■ **Data excerpts**:
Start of Block

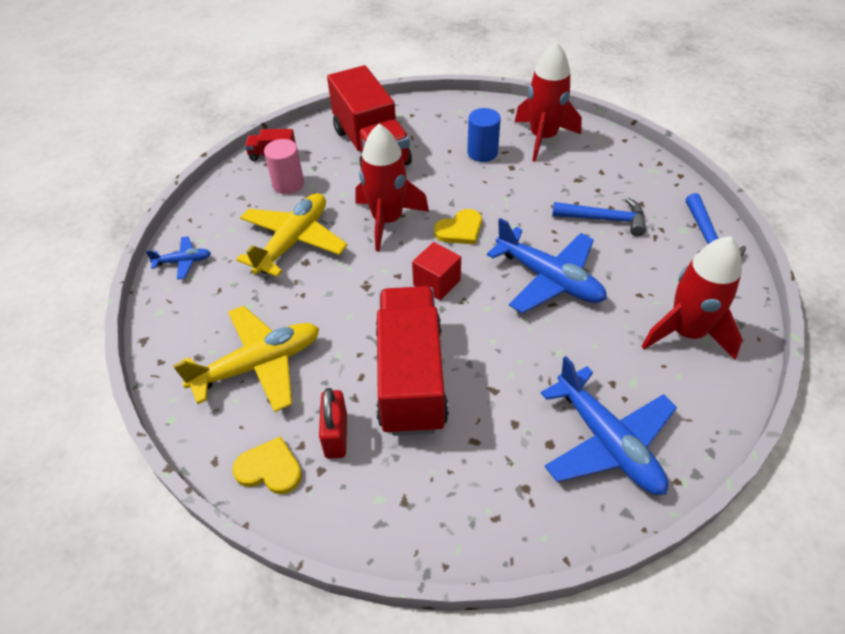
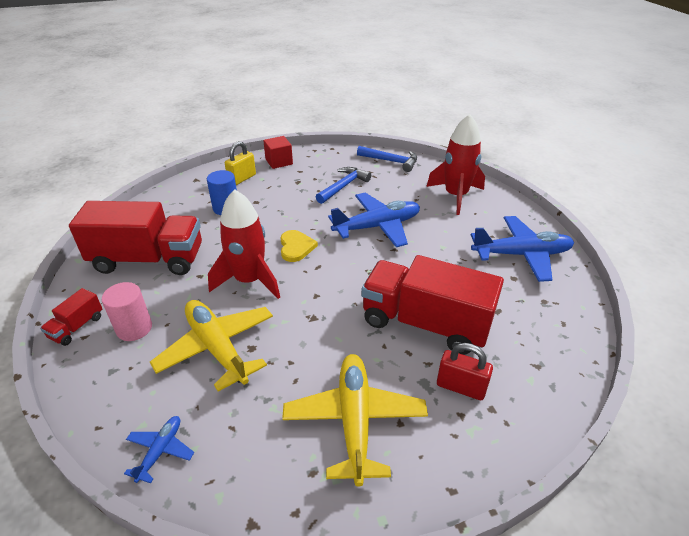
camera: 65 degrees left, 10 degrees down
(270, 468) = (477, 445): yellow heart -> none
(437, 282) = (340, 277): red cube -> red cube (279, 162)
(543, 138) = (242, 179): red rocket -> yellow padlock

End of Block
Start of Block

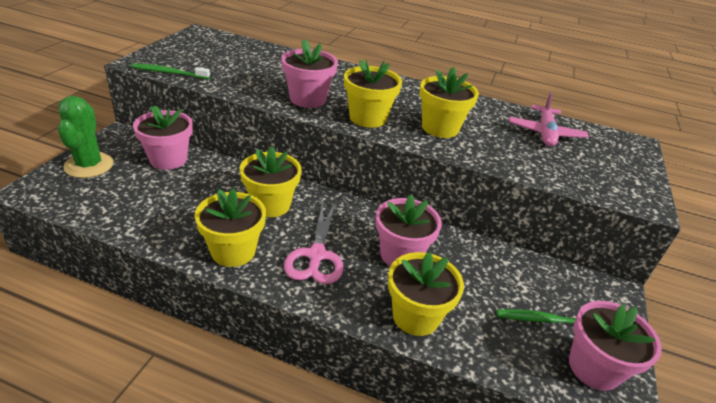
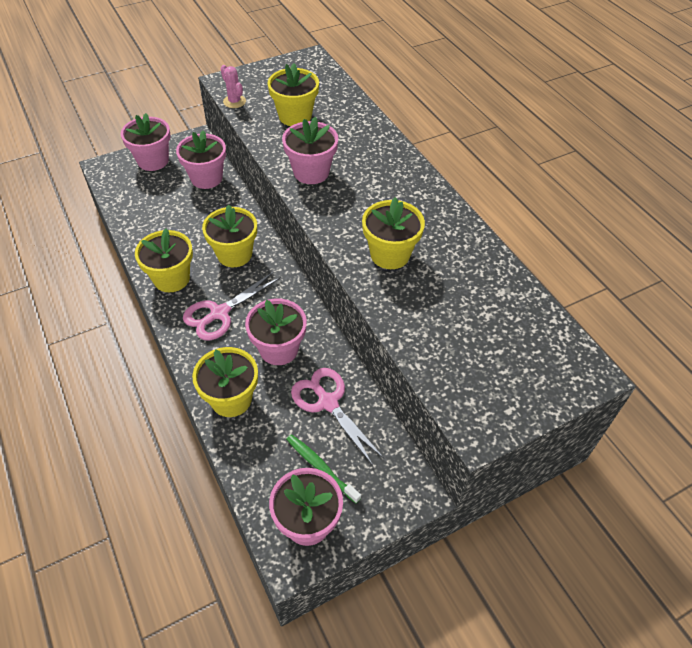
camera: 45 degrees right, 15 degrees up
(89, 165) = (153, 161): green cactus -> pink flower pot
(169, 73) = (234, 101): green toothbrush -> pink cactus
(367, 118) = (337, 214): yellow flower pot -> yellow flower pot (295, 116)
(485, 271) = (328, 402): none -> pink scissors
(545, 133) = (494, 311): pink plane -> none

End of Block

■ **Required work**: Print the lines above from the one with "(89, 165) = (153, 161): green" through the one with "(545, 133) = (494, 311): pink plane -> none", both included, exactly as written and nothing more.

■ **The completed task**:
(89, 165) = (153, 161): green cactus -> pink flower pot
(169, 73) = (234, 101): green toothbrush -> pink cactus
(367, 118) = (337, 214): yellow flower pot -> yellow flower pot (295, 116)
(485, 271) = (328, 402): none -> pink scissors
(545, 133) = (494, 311): pink plane -> none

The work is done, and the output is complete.